STORED DATA

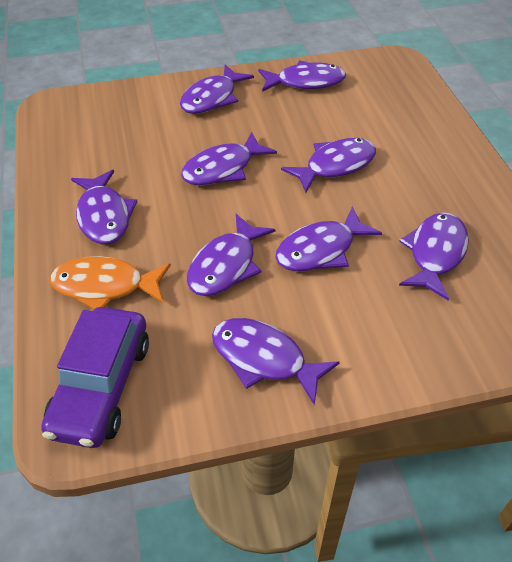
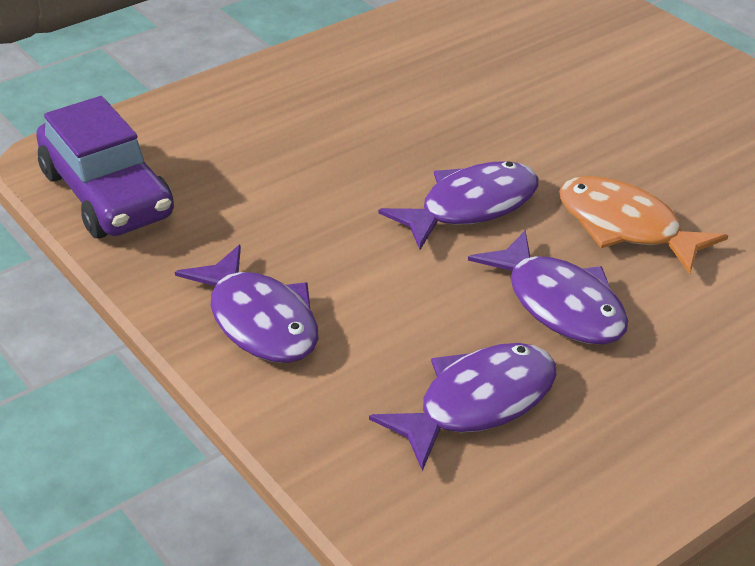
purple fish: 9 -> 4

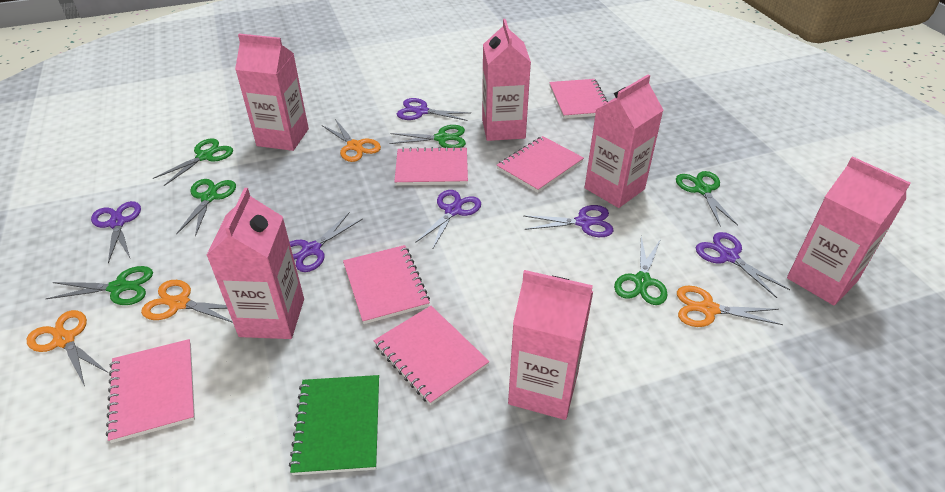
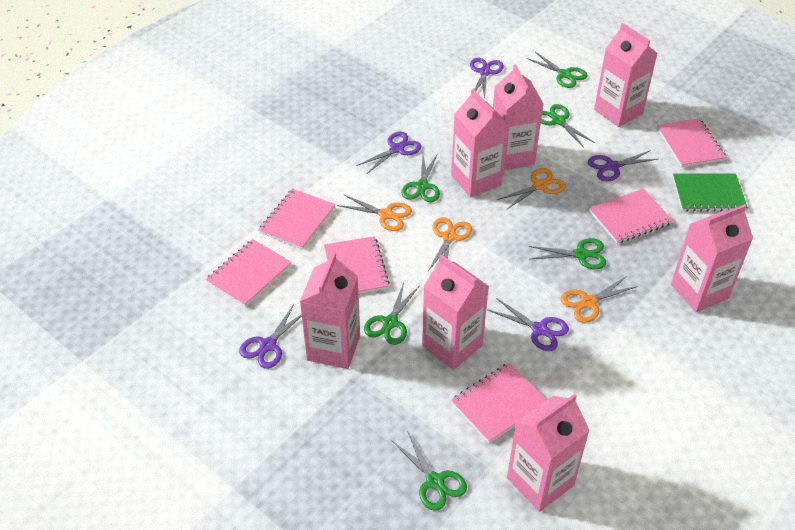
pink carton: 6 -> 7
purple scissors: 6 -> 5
--
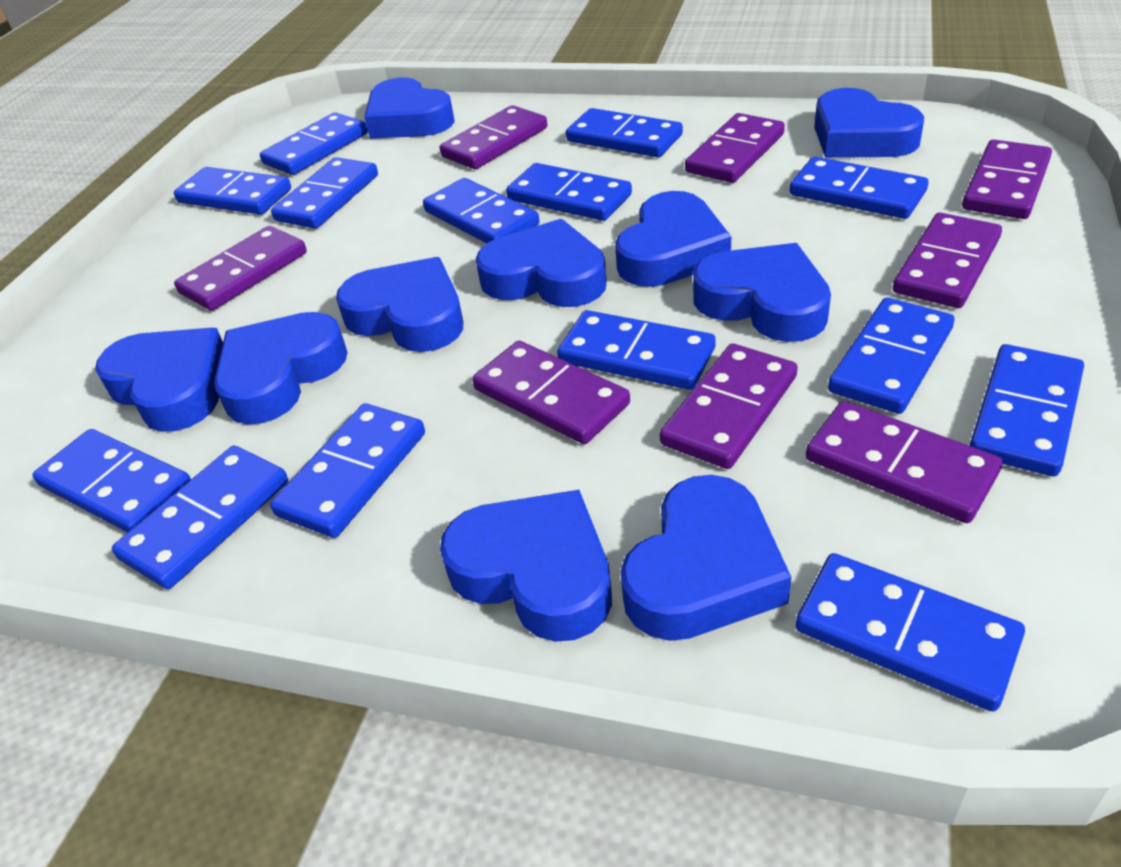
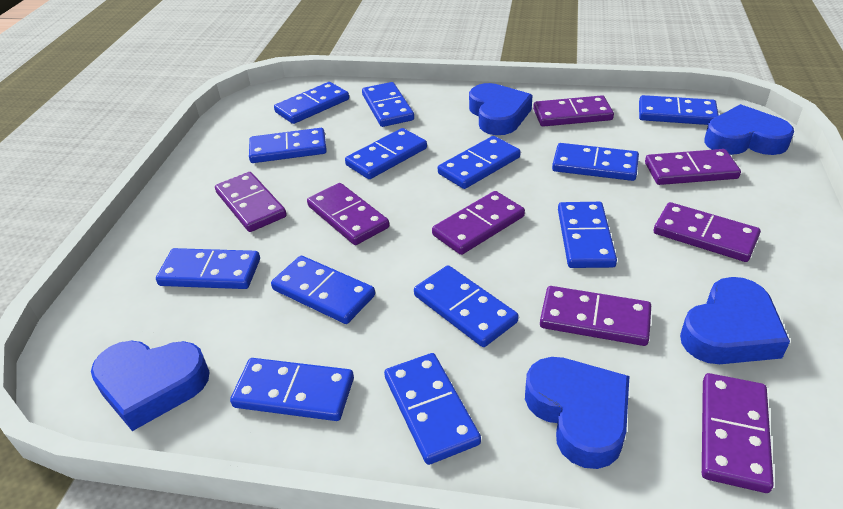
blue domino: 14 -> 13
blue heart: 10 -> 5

DESCRIPTION OF THE TASK
Although pictures appear among the records above, write out exactly only the lines from the one that has "purple fish: 9 -> 4" through the one that has "purple scissors: 6 -> 5", and leave the pictures out.

SOLUTION TO THIS TASK
purple fish: 9 -> 4

pink carton: 6 -> 7
purple scissors: 6 -> 5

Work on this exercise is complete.